(Collected data)

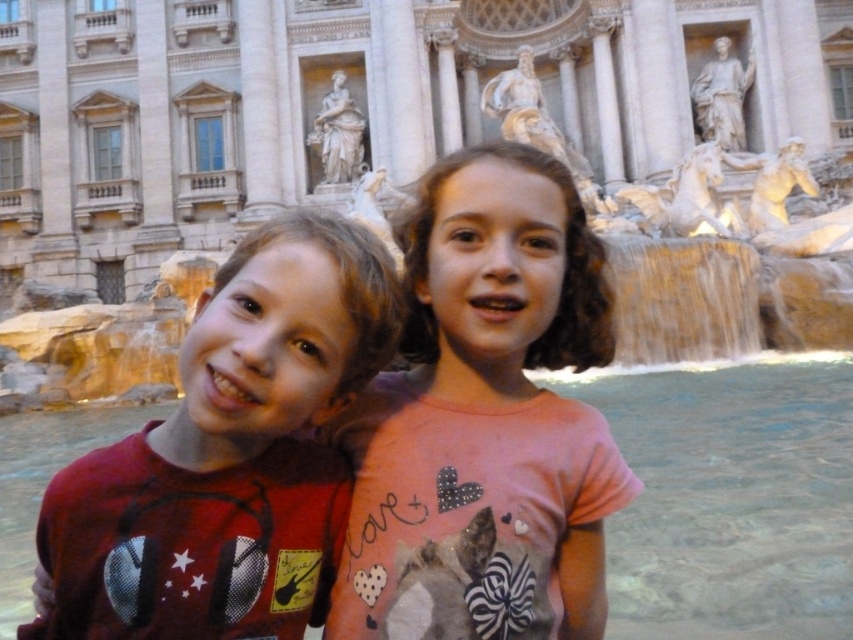
Question: Which is farther from the stone marble palace at center?

Choices:
 (A) matte red shirt at center
 (B) pink fabric shirt at center

Answer: (A)

Question: Can you confirm if pink fabric shirt at center is positioned below matte red shirt at center?

Choices:
 (A) no
 (B) yes

Answer: (A)

Question: Can you confirm if stone marble palace at center is bigger than pink fabric shirt at center?

Choices:
 (A) yes
 (B) no

Answer: (A)

Question: Among these objects, which one is nearest to the camera?

Choices:
 (A) stone marble palace at center
 (B) matte red shirt at center
 (C) pink fabric shirt at center

Answer: (B)

Question: From the image, what is the correct spatial relationship of stone marble palace at center in relation to pink fabric shirt at center?

Choices:
 (A) left
 (B) right

Answer: (A)

Question: Which of the following is the closest to the observer?

Choices:
 (A) matte red shirt at center
 (B) stone marble palace at center
 (C) pink fabric shirt at center

Answer: (A)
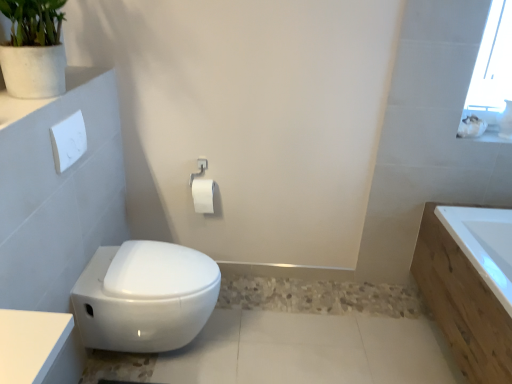
Question: Is white glossy ledge at upper left turned away from white matte toilet paper at center?

Choices:
 (A) yes
 (B) no

Answer: (B)

Question: Are white glossy ledge at upper left and white matte toilet paper at center beside each other?

Choices:
 (A) no
 (B) yes

Answer: (A)

Question: From the image's perspective, would you say white glossy ledge at upper left is shown under white matte toilet paper at center?

Choices:
 (A) yes
 (B) no

Answer: (B)

Question: Considering the relative sizes of white glossy ledge at upper left and white matte toilet paper at center in the image provided, is white glossy ledge at upper left wider than white matte toilet paper at center?

Choices:
 (A) no
 (B) yes

Answer: (B)

Question: From a real-world perspective, is white glossy ledge at upper left physically above white matte toilet paper at center?

Choices:
 (A) yes
 (B) no

Answer: (A)

Question: From a real-world perspective, is white glossy ledge at upper left positioned above or below white glossy bidet at lower left?

Choices:
 (A) above
 (B) below

Answer: (A)

Question: Looking at the image, does white glossy ledge at upper left seem bigger or smaller compared to white glossy bidet at lower left?

Choices:
 (A) big
 (B) small

Answer: (B)

Question: Is white glossy ledge at upper left spatially inside white glossy bidet at lower left, or outside of it?

Choices:
 (A) inside
 (B) outside

Answer: (B)

Question: In terms of width, does white glossy ledge at upper left look wider or thinner when compared to white glossy bidet at lower left?

Choices:
 (A) thin
 (B) wide

Answer: (A)

Question: From a real-world perspective, relative to white glossy ledge at upper left, is white glossy bidet at lower left vertically above or below?

Choices:
 (A) below
 (B) above

Answer: (A)

Question: From their relative heights in the image, would you say white glossy bidet at lower left is taller or shorter than white glossy ledge at upper left?

Choices:
 (A) tall
 (B) short

Answer: (A)

Question: Is white glossy bidet at lower left wider or thinner than white glossy ledge at upper left?

Choices:
 (A) thin
 (B) wide

Answer: (B)

Question: Would you say white glossy bidet at lower left is inside or outside white glossy ledge at upper left?

Choices:
 (A) outside
 (B) inside

Answer: (A)

Question: Considering their positions, is white glossy bidet at lower left located in front of or behind white wood bathtub at right?

Choices:
 (A) behind
 (B) front

Answer: (A)

Question: Choose the correct answer: Is white glossy bidet at lower left inside white wood bathtub at right or outside it?

Choices:
 (A) outside
 (B) inside

Answer: (A)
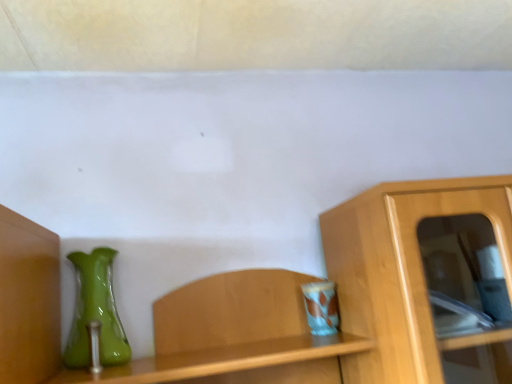
The width and height of the screenshot is (512, 384). Describe the element at coordinates (95, 311) in the screenshot. I see `green glass vase at left` at that location.

Where is `green glass vase at left`? The height and width of the screenshot is (384, 512). green glass vase at left is located at coordinates (95, 311).

What is the approximate height of green glass vase at left?

green glass vase at left is 12.17 inches in height.

Measure the distance between green glass vase at left and camera.

green glass vase at left and camera are 1.09 meters apart from each other.

Identify the location of green glass vase at left. (95, 311).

* [WHAT YOU SHOULD DO]:
Reproduce all of the material above word for word, leaving out the pictures.

* [RESULT]:
Question: Which is farther from the stone marble palace at center?

Choices:
 (A) matte red shirt at center
 (B) pink fabric shirt at center

Answer: (A)

Question: Can you confirm if pink fabric shirt at center is positioned below matte red shirt at center?

Choices:
 (A) no
 (B) yes

Answer: (A)

Question: Can you confirm if stone marble palace at center is bigger than pink fabric shirt at center?

Choices:
 (A) yes
 (B) no

Answer: (A)

Question: Among these objects, which one is nearest to the camera?

Choices:
 (A) stone marble palace at center
 (B) matte red shirt at center
 (C) pink fabric shirt at center

Answer: (B)

Question: From the image, what is the correct spatial relationship of stone marble palace at center in relation to pink fabric shirt at center?

Choices:
 (A) left
 (B) right

Answer: (A)

Question: Which of the following is the closest to the observer?

Choices:
 (A) matte red shirt at center
 (B) stone marble palace at center
 (C) pink fabric shirt at center

Answer: (A)
Question: Is white glossy ledge at upper left turned away from white matte toilet paper at center?

Choices:
 (A) yes
 (B) no

Answer: (B)

Question: Are white glossy ledge at upper left and white matte toilet paper at center beside each other?

Choices:
 (A) no
 (B) yes

Answer: (A)

Question: From the image's perspective, would you say white glossy ledge at upper left is shown under white matte toilet paper at center?

Choices:
 (A) yes
 (B) no

Answer: (B)

Question: Considering the relative sizes of white glossy ledge at upper left and white matte toilet paper at center in the image provided, is white glossy ledge at upper left wider than white matte toilet paper at center?

Choices:
 (A) no
 (B) yes

Answer: (B)

Question: From a real-world perspective, is white glossy ledge at upper left physically above white matte toilet paper at center?

Choices:
 (A) yes
 (B) no

Answer: (A)

Question: From a real-world perspective, is white glossy ledge at upper left positioned above or below white glossy bidet at lower left?

Choices:
 (A) above
 (B) below

Answer: (A)

Question: Looking at the image, does white glossy ledge at upper left seem bigger or smaller compared to white glossy bidet at lower left?

Choices:
 (A) big
 (B) small

Answer: (B)

Question: Is white glossy ledge at upper left spatially inside white glossy bidet at lower left, or outside of it?

Choices:
 (A) inside
 (B) outside

Answer: (B)

Question: In terms of width, does white glossy ledge at upper left look wider or thinner when compared to white glossy bidet at lower left?

Choices:
 (A) thin
 (B) wide

Answer: (A)

Question: From a real-world perspective, relative to white glossy ledge at upper left, is white glossy bidet at lower left vertically above or below?

Choices:
 (A) below
 (B) above

Answer: (A)

Question: From their relative heights in the image, would you say white glossy bidet at lower left is taller or shorter than white glossy ledge at upper left?

Choices:
 (A) tall
 (B) short

Answer: (A)

Question: Is white glossy bidet at lower left wider or thinner than white glossy ledge at upper left?

Choices:
 (A) thin
 (B) wide

Answer: (B)

Question: Would you say white glossy bidet at lower left is inside or outside white glossy ledge at upper left?

Choices:
 (A) outside
 (B) inside

Answer: (A)

Question: Considering their positions, is white glossy bidet at lower left located in front of or behind white wood bathtub at right?

Choices:
 (A) behind
 (B) front

Answer: (A)

Question: Choose the correct answer: Is white glossy bidet at lower left inside white wood bathtub at right or outside it?

Choices:
 (A) outside
 (B) inside

Answer: (A)
The width and height of the screenshot is (512, 384). Describe the element at coordinates (95, 311) in the screenshot. I see `green glass vase at left` at that location.

Where is `green glass vase at left`? The height and width of the screenshot is (384, 512). green glass vase at left is located at coordinates (95, 311).

What is the approximate height of green glass vase at left?

green glass vase at left is 12.17 inches in height.

Measure the distance between green glass vase at left and camera.

green glass vase at left and camera are 1.09 meters apart from each other.

Identify the location of green glass vase at left. (95, 311).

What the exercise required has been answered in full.